>>>
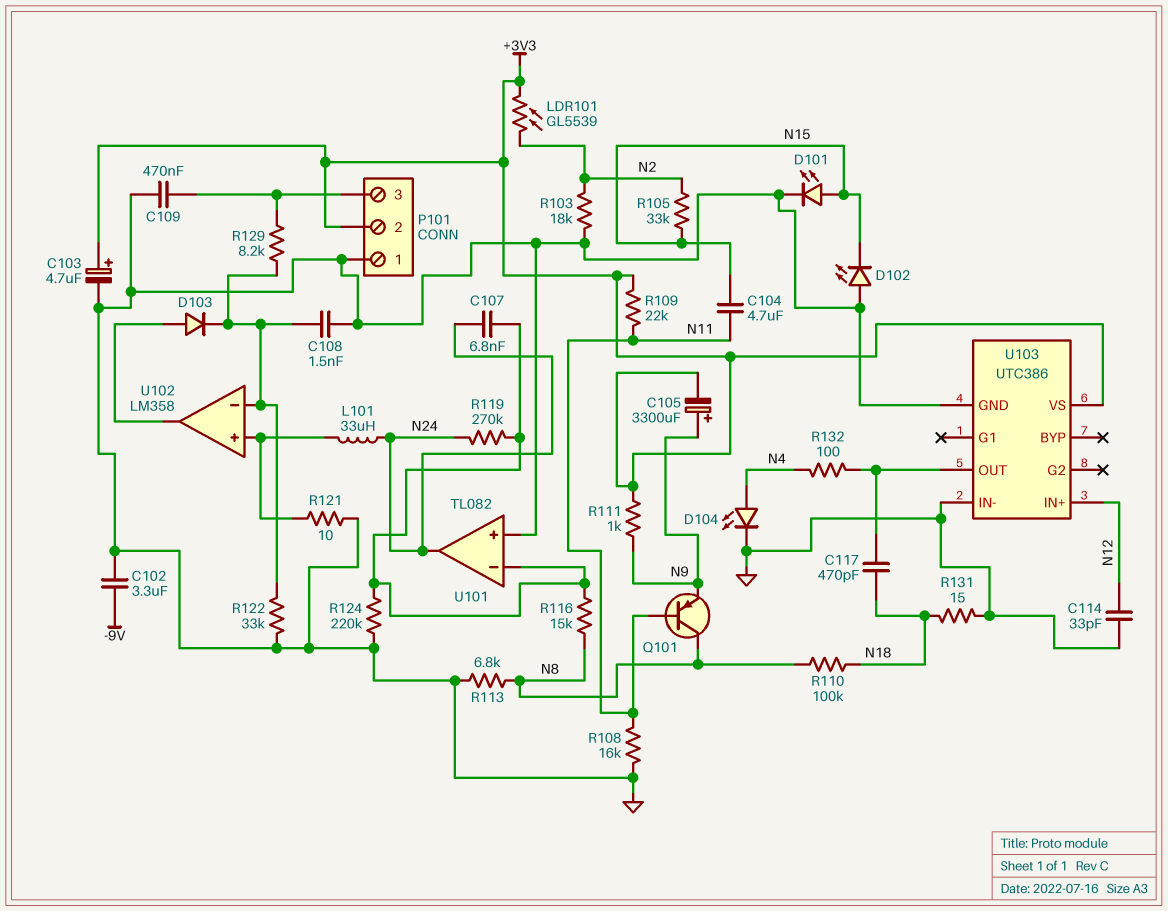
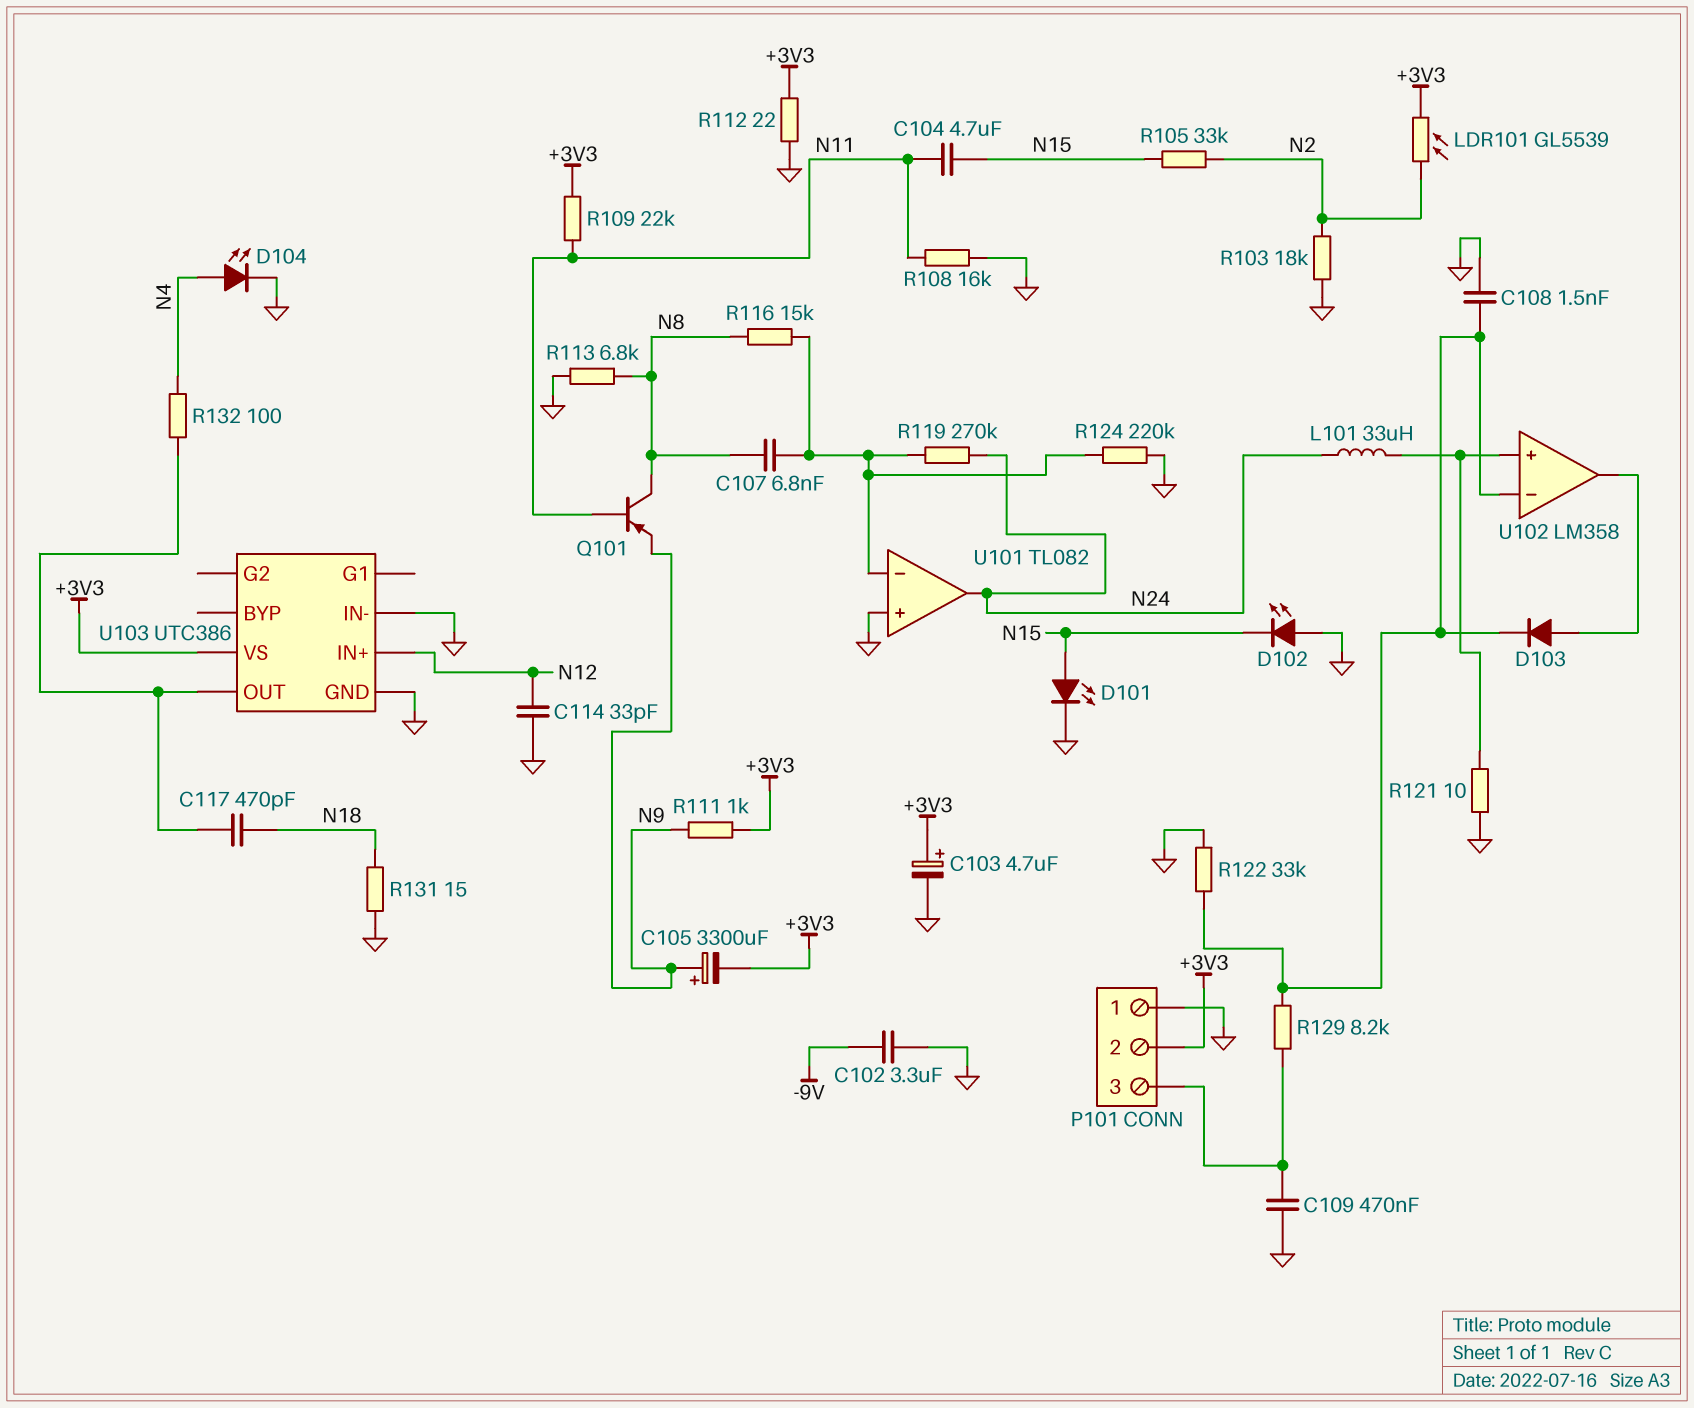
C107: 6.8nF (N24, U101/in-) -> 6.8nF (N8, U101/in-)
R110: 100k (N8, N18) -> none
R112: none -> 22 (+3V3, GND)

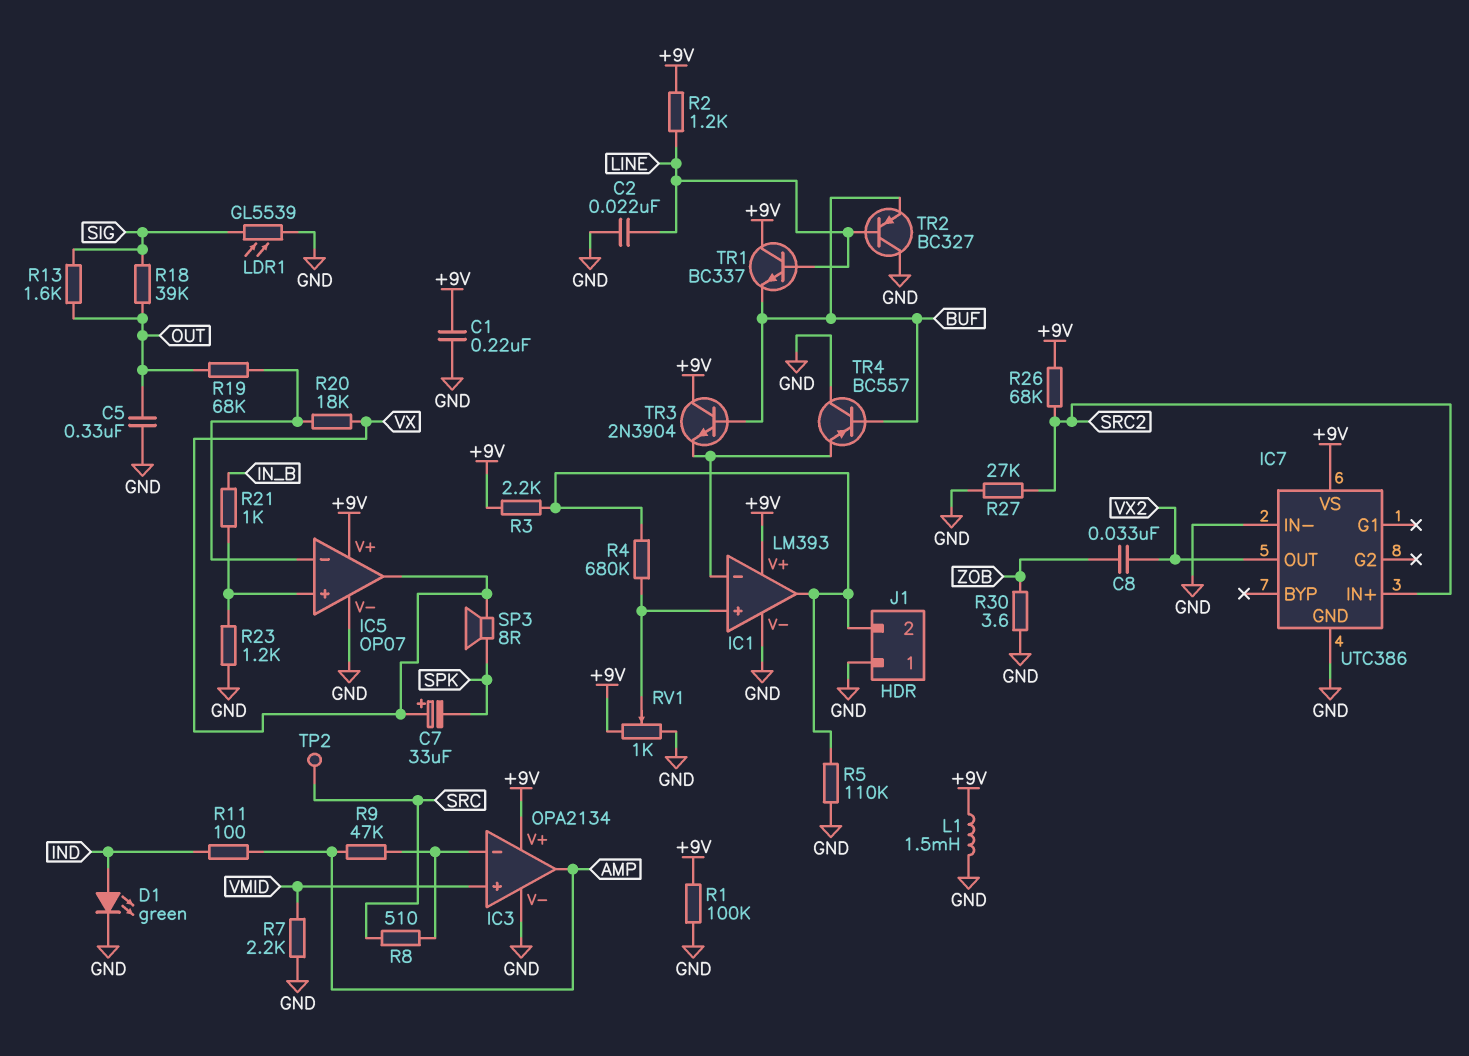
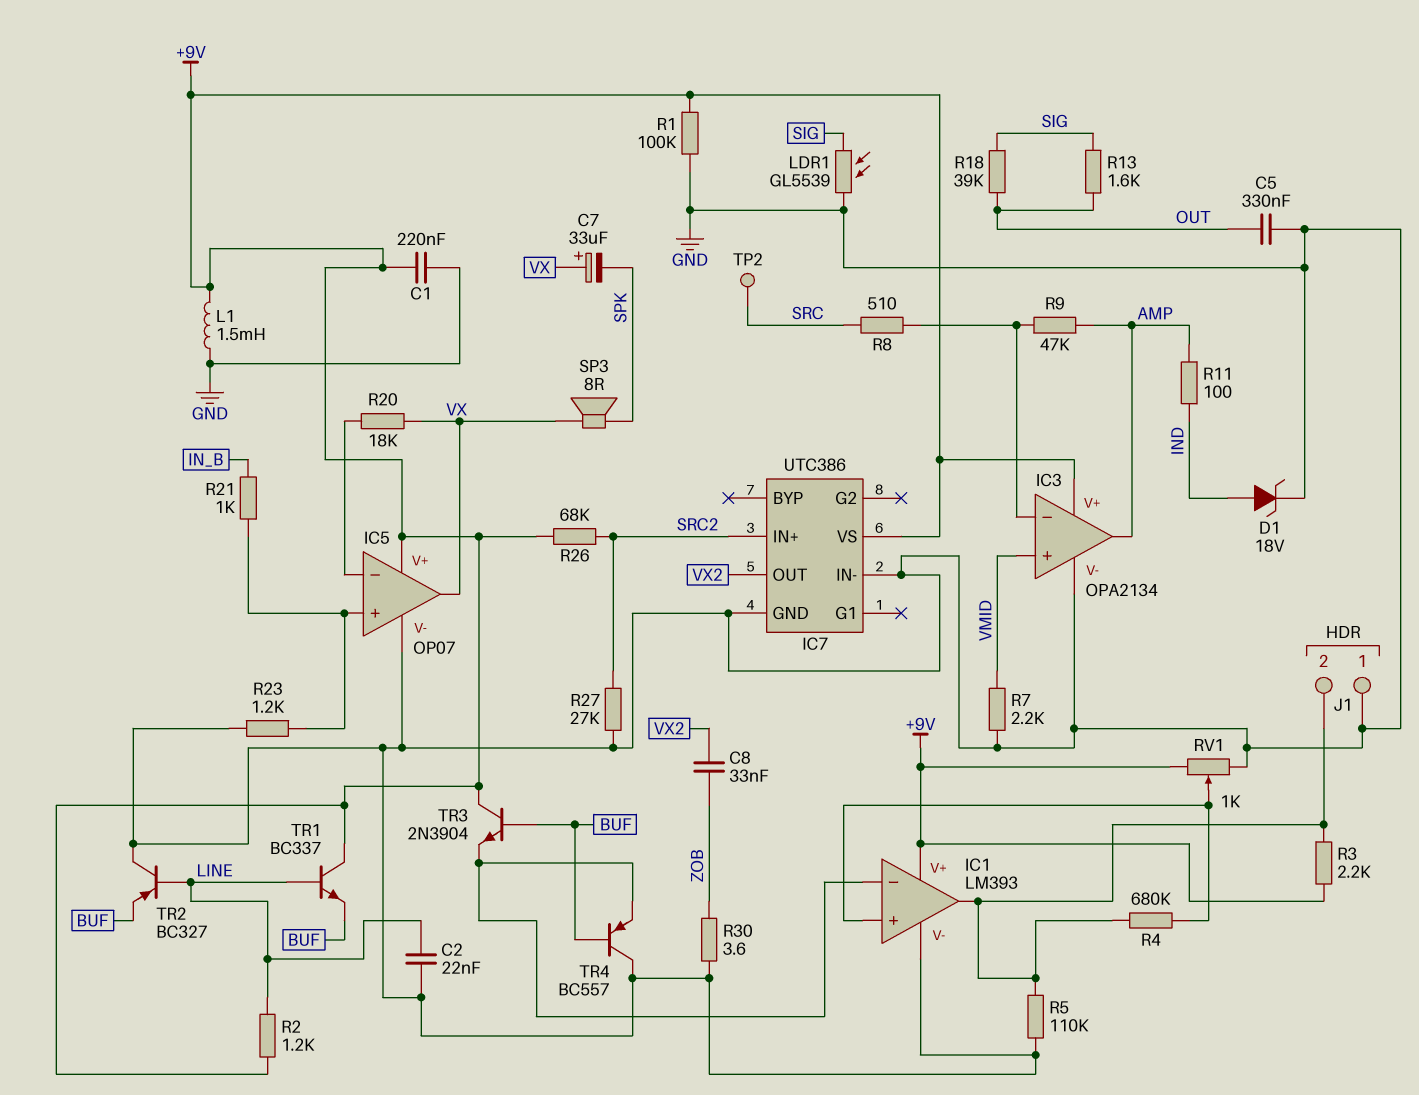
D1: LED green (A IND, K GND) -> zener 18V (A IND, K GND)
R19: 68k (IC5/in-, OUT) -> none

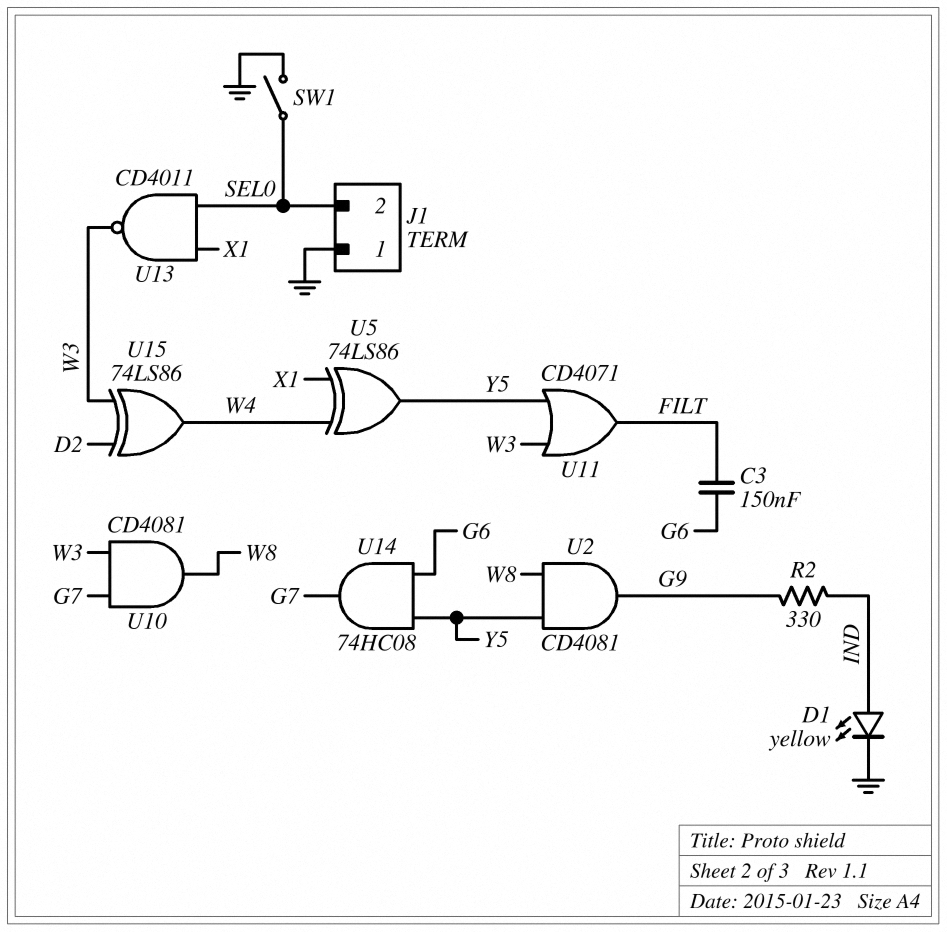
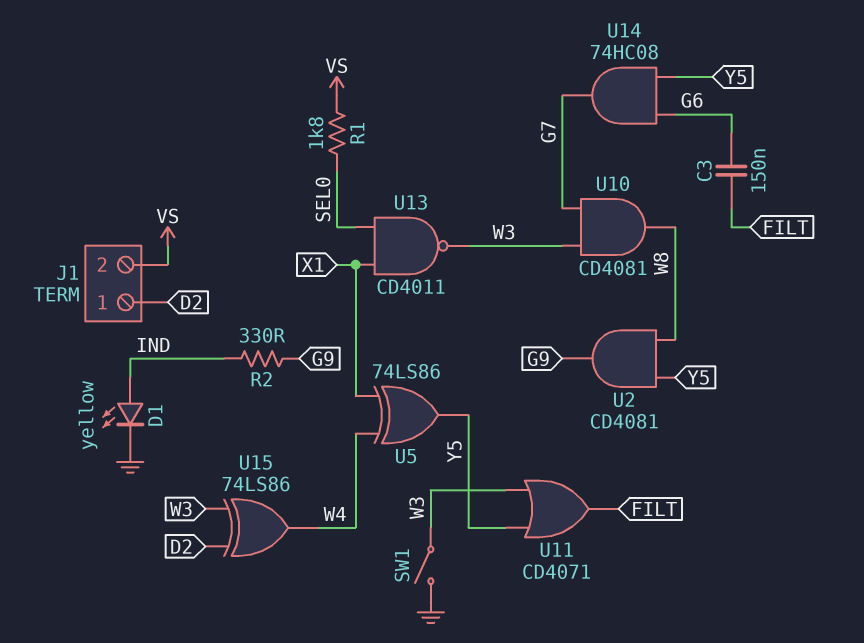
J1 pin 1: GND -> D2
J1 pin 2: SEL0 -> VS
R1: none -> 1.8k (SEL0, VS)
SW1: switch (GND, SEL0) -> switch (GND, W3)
<<<
◆ Work instruction
Set down all records verbatim, omitting images.

◆ Result
C107: 6.8nF (N24, U101/in-) -> 6.8nF (N8, U101/in-)
R110: 100k (N8, N18) -> none
R112: none -> 22 (+3V3, GND)

D1: LED green (A IND, K GND) -> zener 18V (A IND, K GND)
R19: 68k (IC5/in-, OUT) -> none

J1 pin 1: GND -> D2
J1 pin 2: SEL0 -> VS
R1: none -> 1.8k (SEL0, VS)
SW1: switch (GND, SEL0) -> switch (GND, W3)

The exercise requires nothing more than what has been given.